## Extracted records
··········

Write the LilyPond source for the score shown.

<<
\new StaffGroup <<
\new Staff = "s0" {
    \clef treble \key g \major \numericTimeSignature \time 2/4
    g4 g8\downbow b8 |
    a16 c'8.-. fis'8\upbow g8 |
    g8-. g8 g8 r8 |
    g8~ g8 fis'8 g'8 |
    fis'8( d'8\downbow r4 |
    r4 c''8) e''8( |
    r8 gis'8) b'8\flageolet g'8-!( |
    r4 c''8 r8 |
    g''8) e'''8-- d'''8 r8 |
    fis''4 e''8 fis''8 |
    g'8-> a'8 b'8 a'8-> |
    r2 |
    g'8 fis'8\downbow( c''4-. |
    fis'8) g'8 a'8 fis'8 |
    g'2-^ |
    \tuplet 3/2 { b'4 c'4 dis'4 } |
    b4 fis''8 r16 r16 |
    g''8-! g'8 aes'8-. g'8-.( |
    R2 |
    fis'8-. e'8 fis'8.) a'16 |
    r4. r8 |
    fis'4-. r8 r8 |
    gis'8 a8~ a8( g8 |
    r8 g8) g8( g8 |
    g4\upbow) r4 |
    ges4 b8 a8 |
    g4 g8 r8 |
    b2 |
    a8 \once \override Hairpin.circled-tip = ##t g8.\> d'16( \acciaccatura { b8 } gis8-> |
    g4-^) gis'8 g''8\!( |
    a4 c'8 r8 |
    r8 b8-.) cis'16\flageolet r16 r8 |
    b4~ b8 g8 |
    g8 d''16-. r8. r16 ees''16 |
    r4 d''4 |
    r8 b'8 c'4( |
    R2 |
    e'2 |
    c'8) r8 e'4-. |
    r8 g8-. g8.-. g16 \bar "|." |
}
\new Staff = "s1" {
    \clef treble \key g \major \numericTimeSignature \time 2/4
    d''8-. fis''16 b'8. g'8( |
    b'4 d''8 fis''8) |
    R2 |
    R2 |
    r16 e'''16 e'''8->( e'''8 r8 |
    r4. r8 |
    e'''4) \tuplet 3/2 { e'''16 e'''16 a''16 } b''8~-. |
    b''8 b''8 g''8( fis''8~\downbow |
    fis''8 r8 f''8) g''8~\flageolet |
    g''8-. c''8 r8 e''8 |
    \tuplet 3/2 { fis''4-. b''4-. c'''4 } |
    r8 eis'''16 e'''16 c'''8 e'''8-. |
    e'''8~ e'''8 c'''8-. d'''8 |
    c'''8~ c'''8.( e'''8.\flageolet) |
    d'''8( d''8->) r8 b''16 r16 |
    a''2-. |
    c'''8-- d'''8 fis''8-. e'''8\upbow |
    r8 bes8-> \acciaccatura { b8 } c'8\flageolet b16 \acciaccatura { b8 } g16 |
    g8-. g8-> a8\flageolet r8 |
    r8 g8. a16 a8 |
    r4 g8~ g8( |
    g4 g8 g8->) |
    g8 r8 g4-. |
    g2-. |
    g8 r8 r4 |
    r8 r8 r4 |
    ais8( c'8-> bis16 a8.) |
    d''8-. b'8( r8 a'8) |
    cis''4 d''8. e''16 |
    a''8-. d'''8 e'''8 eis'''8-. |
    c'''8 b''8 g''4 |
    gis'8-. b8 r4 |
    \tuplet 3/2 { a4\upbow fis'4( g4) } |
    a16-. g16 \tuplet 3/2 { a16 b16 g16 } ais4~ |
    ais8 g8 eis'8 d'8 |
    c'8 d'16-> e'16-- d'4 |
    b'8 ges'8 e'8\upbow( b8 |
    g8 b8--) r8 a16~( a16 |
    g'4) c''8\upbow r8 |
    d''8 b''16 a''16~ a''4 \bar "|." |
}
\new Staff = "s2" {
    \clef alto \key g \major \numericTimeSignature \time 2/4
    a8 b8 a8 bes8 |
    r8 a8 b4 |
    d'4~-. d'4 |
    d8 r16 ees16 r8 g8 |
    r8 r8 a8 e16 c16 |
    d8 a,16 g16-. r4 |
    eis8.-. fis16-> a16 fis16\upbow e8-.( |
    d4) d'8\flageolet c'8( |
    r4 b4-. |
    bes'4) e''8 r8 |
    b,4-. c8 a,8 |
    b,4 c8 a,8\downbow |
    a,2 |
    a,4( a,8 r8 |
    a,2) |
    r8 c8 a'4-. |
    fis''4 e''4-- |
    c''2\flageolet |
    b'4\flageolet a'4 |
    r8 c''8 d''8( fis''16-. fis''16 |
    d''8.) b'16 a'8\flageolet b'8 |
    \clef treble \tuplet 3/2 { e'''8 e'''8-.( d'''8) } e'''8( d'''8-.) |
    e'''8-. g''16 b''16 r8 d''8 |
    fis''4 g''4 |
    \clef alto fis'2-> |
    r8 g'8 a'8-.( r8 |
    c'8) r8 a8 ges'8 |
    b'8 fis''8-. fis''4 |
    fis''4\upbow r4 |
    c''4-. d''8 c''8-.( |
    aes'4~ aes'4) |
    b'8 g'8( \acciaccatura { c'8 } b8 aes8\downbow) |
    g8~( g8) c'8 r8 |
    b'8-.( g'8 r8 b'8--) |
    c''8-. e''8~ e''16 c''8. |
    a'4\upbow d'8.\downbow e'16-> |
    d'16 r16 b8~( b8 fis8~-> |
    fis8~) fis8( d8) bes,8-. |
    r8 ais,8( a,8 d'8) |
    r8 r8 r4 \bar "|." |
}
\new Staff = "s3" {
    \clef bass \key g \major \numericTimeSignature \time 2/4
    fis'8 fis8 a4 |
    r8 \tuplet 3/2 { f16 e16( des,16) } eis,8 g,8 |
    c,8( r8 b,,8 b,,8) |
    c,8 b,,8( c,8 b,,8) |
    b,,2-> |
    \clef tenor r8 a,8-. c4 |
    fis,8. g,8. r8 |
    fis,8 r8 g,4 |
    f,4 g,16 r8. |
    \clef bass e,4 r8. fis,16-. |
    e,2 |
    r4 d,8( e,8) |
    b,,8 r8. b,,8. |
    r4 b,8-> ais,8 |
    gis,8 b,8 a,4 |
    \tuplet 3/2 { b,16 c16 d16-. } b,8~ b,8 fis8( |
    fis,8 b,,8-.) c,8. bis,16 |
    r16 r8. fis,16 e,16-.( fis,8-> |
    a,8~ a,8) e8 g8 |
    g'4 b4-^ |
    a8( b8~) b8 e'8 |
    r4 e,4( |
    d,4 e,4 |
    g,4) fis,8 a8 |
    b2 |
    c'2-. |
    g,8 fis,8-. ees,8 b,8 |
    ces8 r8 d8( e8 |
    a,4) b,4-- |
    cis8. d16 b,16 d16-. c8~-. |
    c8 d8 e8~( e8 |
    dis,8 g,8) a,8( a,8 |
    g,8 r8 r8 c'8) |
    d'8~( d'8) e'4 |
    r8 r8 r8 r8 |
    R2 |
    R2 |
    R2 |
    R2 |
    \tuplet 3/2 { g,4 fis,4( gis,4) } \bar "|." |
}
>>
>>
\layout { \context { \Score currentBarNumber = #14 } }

··········

## Exercise goal
Which lines of the data above contain the string "acciaccatura"? Pull out each of them and copy it in full.

## Written answer
    a8 \once \override Hairpin.circled-tip = ##t g8.\> d'16( \acciaccatura { b8 } gis8-> |
    r8 bes8-> \acciaccatura { b8 } c'8\flageolet b16 \acciaccatura { b8 } g16 |
    b'8 g'8( \acciaccatura { c'8 } b8 aes8\downbow) |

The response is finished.